* [Provided information]:
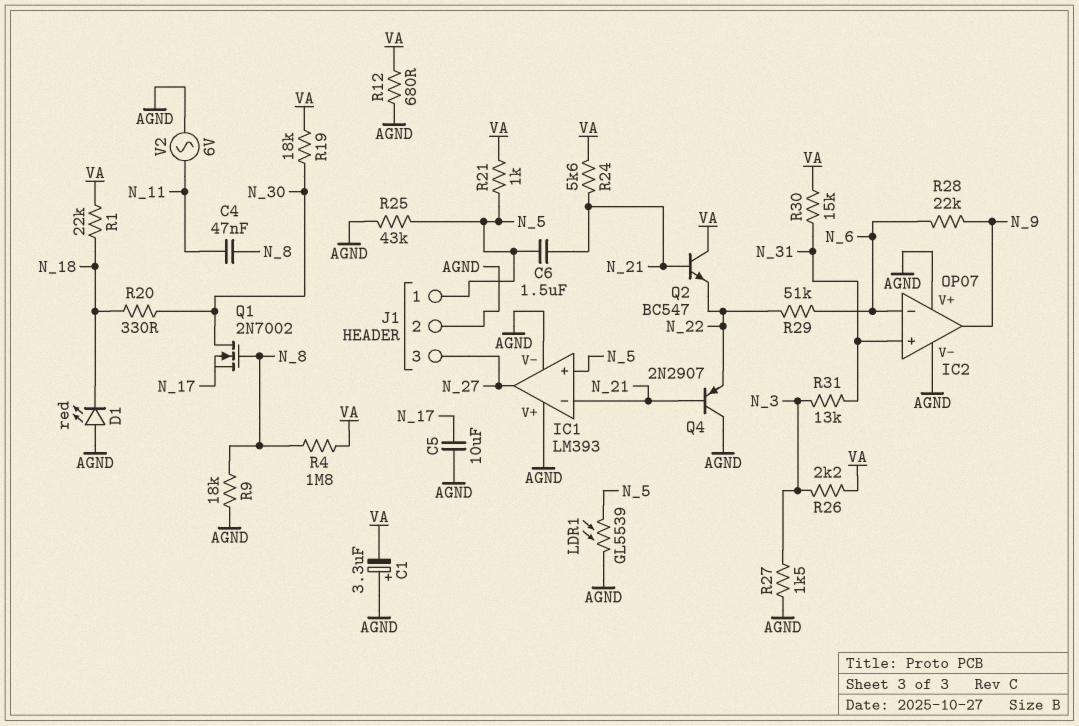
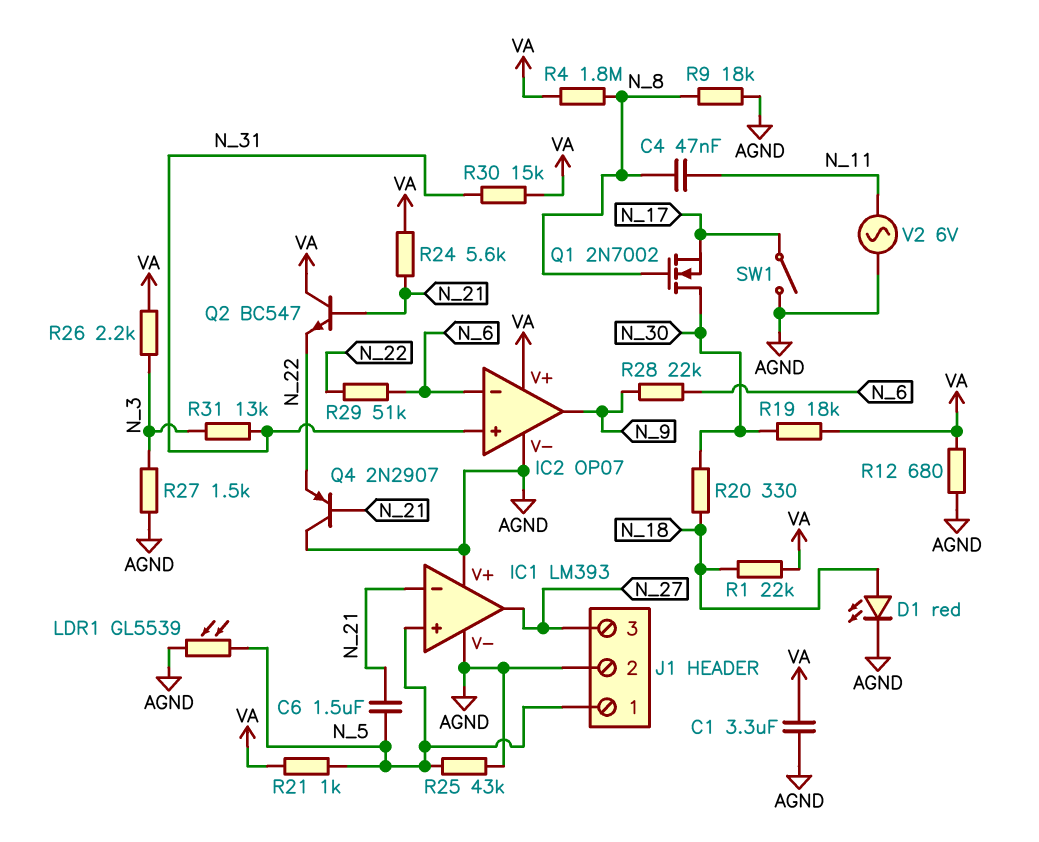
C1: 3.3uF (plus AGND, minus VA) -> 3.3uF (AGND, VA)
C5: 10uF (AGND, N_17) -> none
D1: LED red (A AGND, K N_18) -> LED red (A N_18, K AGND)
IC2 pin V+: AGND -> VA
SW1: none -> switch (AGND, N_17)

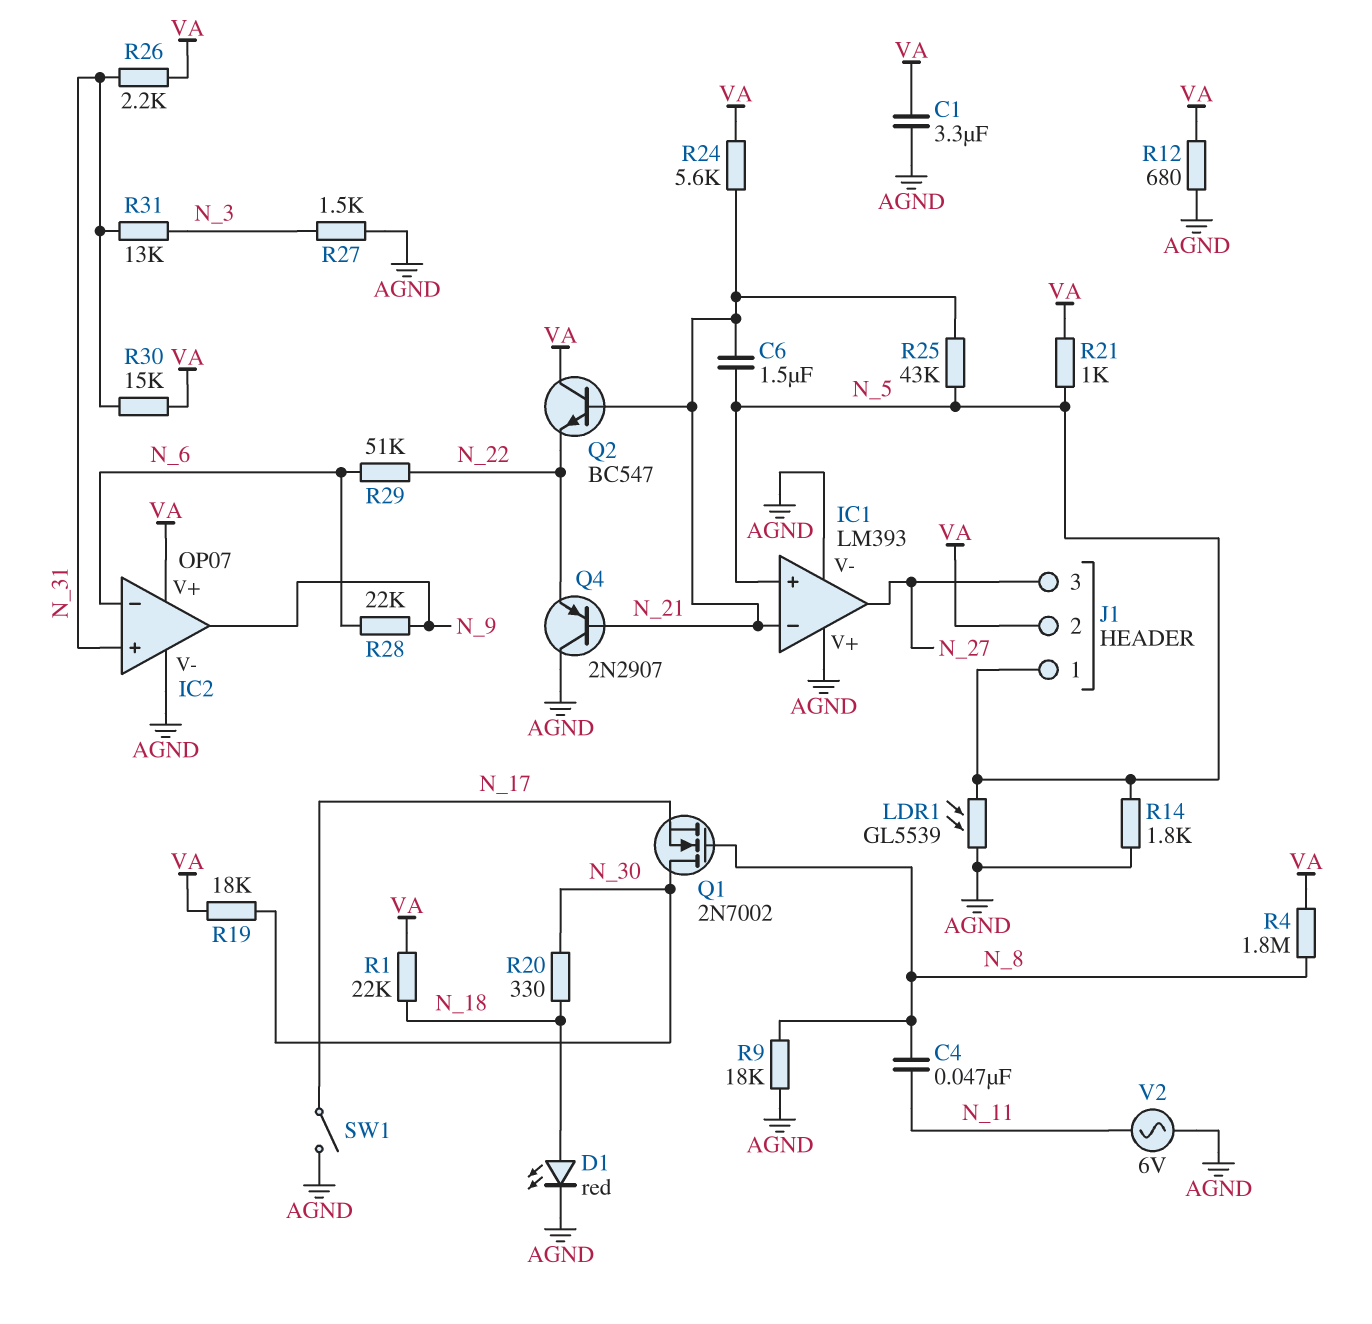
J1 pin 2: AGND -> VA
R14: none -> 1.8k (AGND, N_5)
R25: 43k (AGND, N_5) -> 43k (N_5, N_21)
R26: 2.2k (N_3, VA) -> 2.2k (N_31, VA)

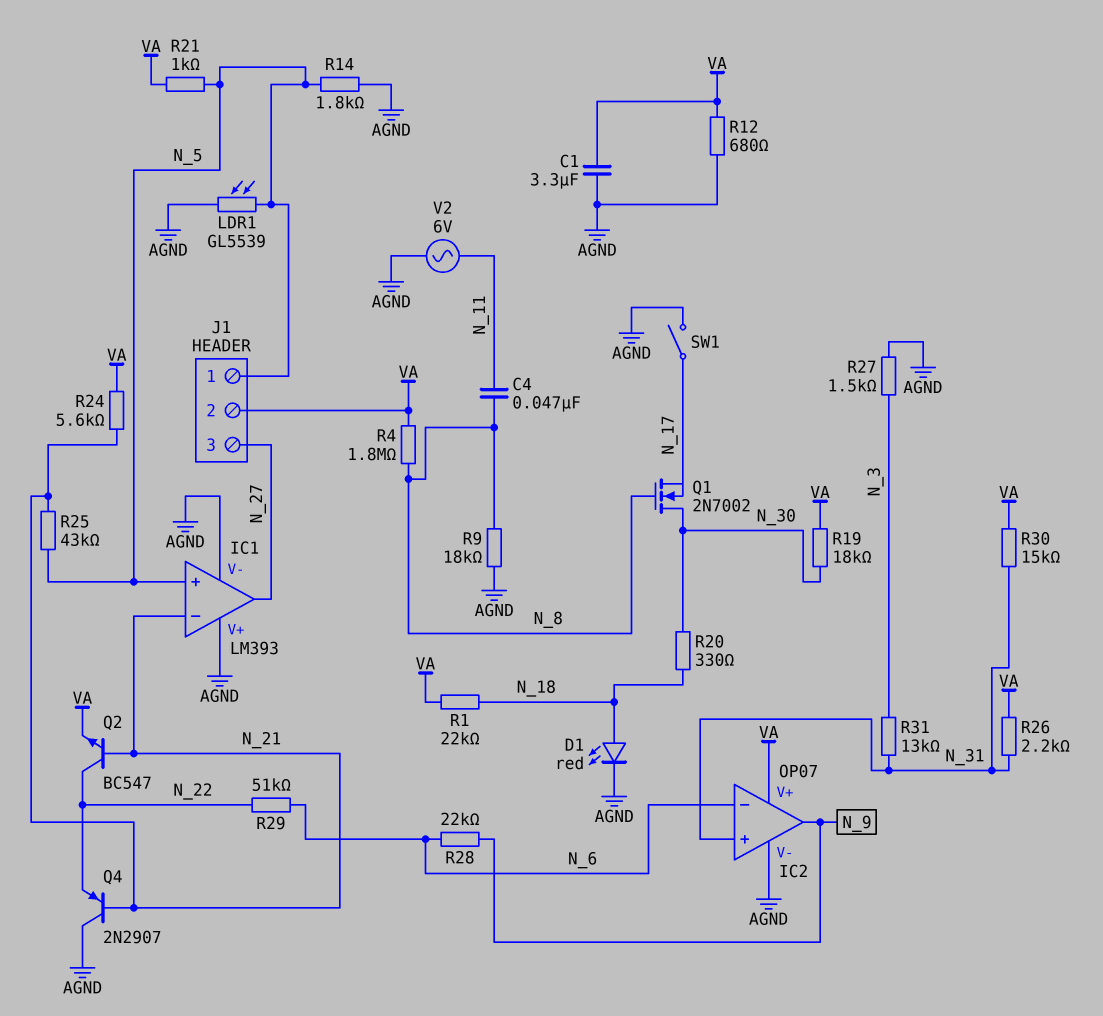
C6: 1.5uF (N_5, N_21) -> none
Q2: NPN BC547 (B N_21, C VA, E N_22) -> NPN BC547 (B N_21, C N_22, E VA)

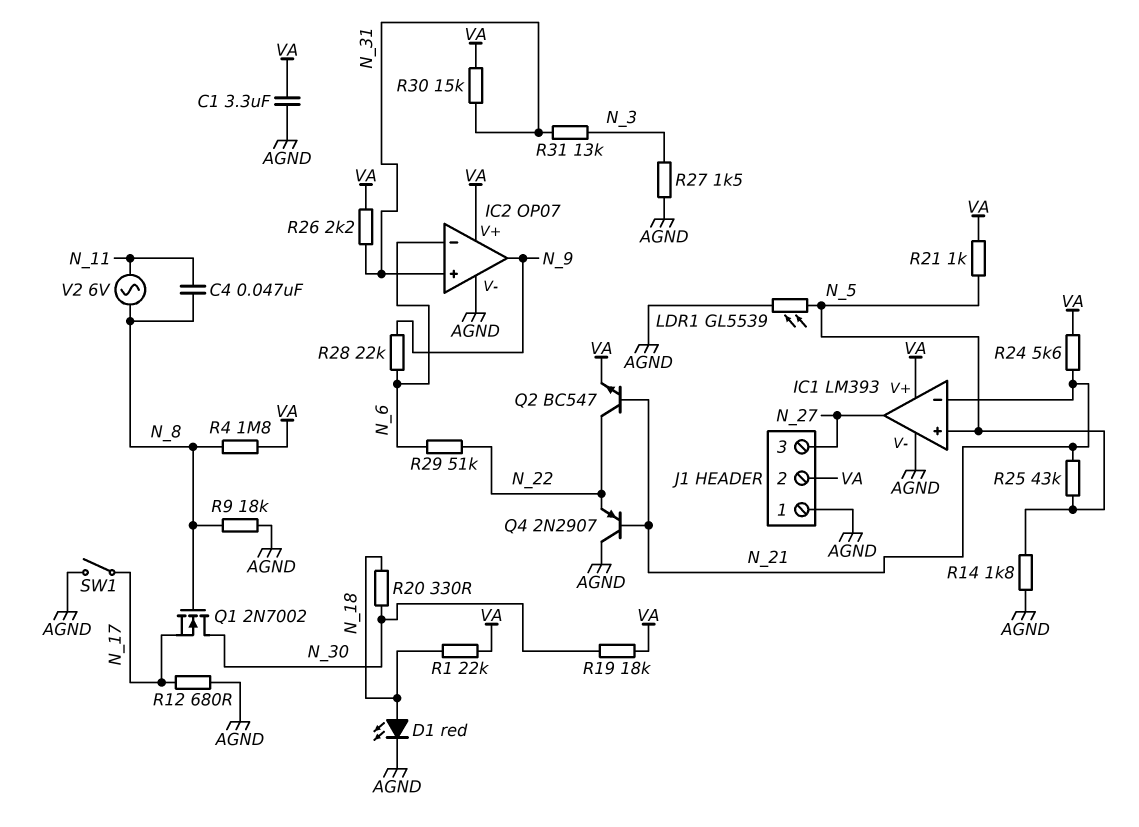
IC1 pin V+: AGND -> VA
J1 pin 1: N_5 -> AGND
R12: 680 (AGND, VA) -> 680 (AGND, N_17)
V2: AC 6V (AGND, N_11) -> AC 6V (N_8, N_11)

* [What needs to be done]:
Could you set down every entry above exactly as it stands, with no images?

* [Written response]:
C1: 3.3uF (plus AGND, minus VA) -> 3.3uF (AGND, VA)
C5: 10uF (AGND, N_17) -> none
D1: LED red (A AGND, K N_18) -> LED red (A N_18, K AGND)
IC2 pin V+: AGND -> VA
SW1: none -> switch (AGND, N_17)

J1 pin 2: AGND -> VA
R14: none -> 1.8k (AGND, N_5)
R25: 43k (AGND, N_5) -> 43k (N_5, N_21)
R26: 2.2k (N_3, VA) -> 2.2k (N_31, VA)

C6: 1.5uF (N_5, N_21) -> none
Q2: NPN BC547 (B N_21, C VA, E N_22) -> NPN BC547 (B N_21, C N_22, E VA)

IC1 pin V+: AGND -> VA
J1 pin 1: N_5 -> AGND
R12: 680 (AGND, VA) -> 680 (AGND, N_17)
V2: AC 6V (AGND, N_11) -> AC 6V (N_8, N_11)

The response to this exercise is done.